§ **TASK DETAILS**
Keep every line in which "Handy" occurs and drop the rest of the data.

BEGIN SUPPLIED INFORMATION

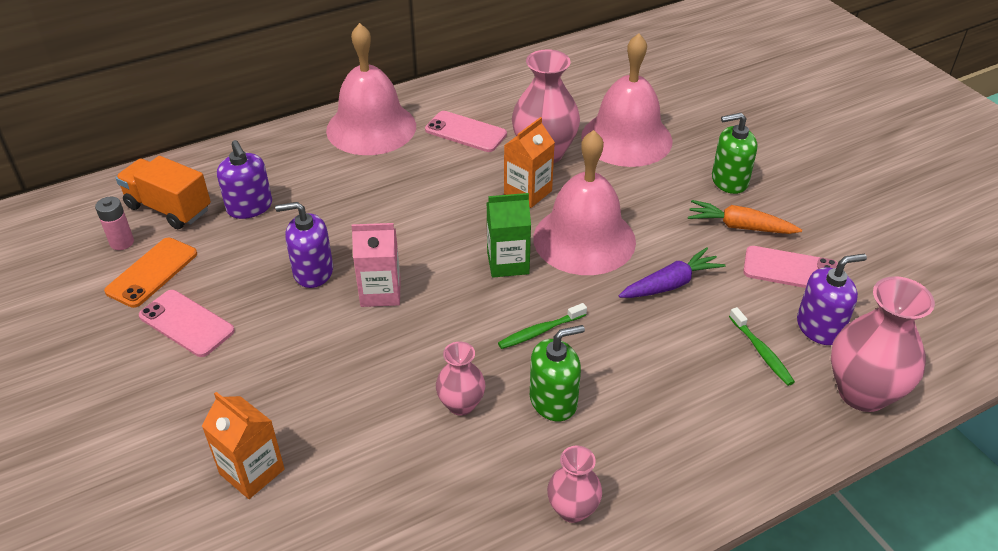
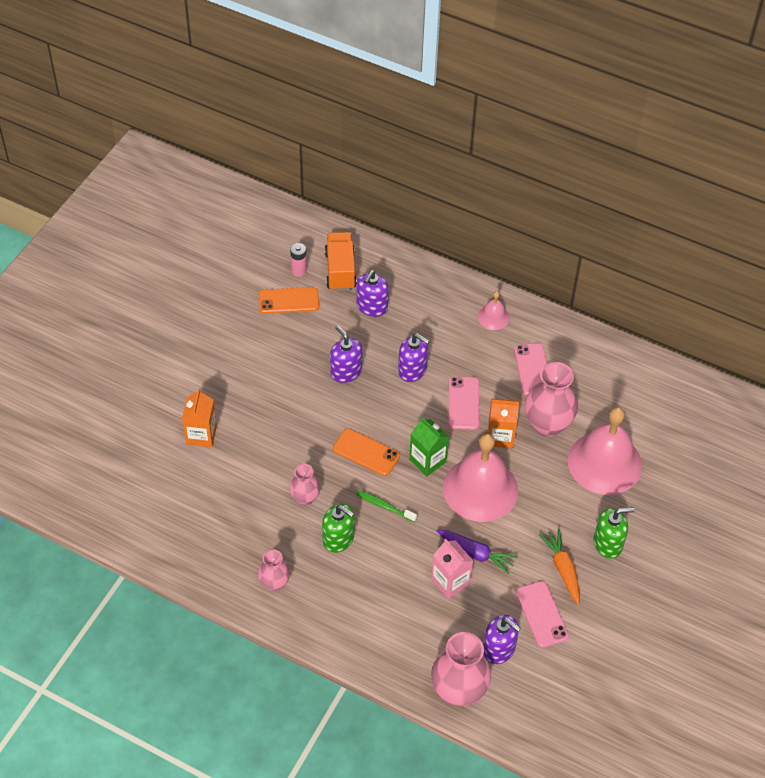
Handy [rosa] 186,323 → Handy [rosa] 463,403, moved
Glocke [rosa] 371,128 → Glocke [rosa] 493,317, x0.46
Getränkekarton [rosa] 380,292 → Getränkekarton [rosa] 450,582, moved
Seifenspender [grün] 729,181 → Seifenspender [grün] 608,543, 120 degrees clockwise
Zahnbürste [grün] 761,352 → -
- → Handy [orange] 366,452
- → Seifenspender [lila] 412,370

END SUPPLIED INFORMATION

§ **EXERCISE OUTPUT**
Handy [rosa] 186,323 → Handy [rosa] 463,403, moved
- → Handy [orange] 366,452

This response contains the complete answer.